• [Data to examine]
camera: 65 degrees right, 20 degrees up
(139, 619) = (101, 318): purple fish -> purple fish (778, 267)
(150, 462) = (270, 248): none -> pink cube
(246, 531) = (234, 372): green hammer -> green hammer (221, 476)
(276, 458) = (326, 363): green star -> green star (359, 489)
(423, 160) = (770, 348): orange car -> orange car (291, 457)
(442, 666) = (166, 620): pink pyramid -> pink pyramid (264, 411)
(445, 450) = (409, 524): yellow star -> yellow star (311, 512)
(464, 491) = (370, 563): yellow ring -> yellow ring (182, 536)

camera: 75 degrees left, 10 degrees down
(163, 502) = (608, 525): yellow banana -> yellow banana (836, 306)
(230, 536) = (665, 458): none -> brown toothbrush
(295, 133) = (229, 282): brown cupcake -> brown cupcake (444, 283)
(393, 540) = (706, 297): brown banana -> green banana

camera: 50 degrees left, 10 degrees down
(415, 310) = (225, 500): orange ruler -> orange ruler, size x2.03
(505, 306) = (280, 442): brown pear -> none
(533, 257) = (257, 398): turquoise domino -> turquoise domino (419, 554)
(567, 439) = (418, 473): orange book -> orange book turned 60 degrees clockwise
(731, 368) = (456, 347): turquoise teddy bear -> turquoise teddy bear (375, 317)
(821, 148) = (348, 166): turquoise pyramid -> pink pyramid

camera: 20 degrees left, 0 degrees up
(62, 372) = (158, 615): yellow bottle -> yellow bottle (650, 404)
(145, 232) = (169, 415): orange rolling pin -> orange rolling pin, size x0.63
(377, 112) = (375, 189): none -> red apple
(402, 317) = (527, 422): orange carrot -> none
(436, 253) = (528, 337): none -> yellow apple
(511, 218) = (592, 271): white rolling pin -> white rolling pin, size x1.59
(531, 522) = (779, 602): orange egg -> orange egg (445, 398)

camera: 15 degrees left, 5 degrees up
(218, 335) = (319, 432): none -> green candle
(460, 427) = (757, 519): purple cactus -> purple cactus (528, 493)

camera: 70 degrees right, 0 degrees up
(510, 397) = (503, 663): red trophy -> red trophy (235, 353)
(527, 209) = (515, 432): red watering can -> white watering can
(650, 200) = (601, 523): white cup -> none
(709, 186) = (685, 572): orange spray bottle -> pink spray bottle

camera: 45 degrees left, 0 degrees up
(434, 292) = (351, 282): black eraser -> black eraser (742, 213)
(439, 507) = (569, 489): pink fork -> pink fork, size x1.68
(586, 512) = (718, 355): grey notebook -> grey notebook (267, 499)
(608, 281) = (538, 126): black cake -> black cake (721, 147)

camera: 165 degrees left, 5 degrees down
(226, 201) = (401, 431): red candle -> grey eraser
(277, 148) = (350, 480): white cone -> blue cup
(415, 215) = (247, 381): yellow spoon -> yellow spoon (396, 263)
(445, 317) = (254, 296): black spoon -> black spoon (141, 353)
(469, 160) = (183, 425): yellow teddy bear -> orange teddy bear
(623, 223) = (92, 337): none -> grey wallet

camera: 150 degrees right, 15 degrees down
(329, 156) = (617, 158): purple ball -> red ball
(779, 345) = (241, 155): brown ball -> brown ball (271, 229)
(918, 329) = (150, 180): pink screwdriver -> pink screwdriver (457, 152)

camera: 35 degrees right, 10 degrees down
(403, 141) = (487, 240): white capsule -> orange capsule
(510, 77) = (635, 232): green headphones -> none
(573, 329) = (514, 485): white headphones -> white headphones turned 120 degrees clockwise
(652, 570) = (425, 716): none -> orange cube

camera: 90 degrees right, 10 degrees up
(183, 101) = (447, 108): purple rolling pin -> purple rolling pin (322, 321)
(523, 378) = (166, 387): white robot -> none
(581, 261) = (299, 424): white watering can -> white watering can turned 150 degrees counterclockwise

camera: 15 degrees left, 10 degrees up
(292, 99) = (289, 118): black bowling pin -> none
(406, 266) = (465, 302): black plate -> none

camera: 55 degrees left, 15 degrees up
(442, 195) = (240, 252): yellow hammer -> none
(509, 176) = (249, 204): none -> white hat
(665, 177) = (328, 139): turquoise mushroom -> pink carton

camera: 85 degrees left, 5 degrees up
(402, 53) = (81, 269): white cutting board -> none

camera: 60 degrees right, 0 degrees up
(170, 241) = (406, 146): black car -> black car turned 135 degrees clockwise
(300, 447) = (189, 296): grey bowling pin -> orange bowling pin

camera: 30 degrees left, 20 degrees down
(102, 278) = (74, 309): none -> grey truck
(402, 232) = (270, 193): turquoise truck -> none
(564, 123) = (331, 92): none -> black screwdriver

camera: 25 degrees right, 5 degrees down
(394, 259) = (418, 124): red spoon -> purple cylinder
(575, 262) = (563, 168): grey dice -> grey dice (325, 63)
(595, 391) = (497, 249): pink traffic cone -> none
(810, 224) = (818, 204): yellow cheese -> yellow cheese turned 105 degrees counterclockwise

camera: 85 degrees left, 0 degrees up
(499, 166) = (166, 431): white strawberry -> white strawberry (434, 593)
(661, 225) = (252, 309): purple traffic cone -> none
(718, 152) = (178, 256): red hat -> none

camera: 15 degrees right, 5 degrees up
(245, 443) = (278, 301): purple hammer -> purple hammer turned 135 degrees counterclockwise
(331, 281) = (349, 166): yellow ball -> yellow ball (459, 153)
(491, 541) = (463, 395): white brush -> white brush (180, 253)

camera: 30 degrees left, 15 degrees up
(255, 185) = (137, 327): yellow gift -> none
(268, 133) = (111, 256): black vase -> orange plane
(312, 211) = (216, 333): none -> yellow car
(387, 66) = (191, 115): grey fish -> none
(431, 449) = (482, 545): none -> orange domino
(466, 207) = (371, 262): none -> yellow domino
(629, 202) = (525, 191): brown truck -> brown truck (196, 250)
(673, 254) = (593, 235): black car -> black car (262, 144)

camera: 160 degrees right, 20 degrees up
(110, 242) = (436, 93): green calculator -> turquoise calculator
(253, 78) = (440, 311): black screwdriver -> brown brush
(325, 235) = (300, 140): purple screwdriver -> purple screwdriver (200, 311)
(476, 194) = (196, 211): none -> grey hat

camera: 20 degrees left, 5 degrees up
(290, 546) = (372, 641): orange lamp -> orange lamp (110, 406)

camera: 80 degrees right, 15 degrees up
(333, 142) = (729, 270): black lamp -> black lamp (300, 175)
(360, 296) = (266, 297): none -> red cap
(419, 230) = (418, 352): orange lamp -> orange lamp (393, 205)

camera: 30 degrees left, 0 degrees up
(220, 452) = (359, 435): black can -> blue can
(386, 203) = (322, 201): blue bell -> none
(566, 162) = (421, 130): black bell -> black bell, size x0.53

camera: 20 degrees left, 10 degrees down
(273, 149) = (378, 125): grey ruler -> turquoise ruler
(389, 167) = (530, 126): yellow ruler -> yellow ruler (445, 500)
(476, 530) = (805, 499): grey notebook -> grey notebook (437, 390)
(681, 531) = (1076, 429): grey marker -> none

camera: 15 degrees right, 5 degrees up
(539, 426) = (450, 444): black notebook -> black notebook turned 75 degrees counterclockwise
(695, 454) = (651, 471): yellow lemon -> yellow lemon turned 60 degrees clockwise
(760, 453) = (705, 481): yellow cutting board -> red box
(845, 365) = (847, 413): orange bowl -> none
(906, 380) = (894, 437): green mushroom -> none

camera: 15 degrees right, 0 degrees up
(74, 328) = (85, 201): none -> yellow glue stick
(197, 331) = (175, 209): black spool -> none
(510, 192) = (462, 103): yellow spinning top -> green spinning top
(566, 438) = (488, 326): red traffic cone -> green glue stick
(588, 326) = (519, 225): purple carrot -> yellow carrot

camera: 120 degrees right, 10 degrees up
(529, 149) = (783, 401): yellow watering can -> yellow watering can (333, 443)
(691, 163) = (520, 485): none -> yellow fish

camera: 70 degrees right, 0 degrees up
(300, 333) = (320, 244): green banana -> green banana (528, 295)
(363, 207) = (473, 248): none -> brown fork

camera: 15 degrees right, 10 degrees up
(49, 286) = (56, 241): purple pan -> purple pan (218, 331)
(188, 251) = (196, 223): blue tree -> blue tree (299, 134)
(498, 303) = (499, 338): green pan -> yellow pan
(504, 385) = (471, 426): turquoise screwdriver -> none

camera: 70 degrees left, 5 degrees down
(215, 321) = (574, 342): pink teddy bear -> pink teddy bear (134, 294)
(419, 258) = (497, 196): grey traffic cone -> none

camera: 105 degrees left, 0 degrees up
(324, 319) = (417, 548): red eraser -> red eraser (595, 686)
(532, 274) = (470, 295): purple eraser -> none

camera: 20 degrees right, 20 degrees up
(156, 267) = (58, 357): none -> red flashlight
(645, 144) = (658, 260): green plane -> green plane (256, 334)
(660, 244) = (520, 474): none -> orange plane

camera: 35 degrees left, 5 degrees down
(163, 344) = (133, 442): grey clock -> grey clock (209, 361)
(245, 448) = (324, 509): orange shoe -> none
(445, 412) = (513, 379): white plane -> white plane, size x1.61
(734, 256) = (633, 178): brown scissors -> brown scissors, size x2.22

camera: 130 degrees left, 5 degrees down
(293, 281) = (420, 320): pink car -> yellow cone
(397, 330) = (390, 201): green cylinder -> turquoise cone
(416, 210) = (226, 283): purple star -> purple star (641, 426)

• [Required work]
Wherever a line of the material has the word "bear", add it to a tally; give only the final number.

• [Answer for the task]
3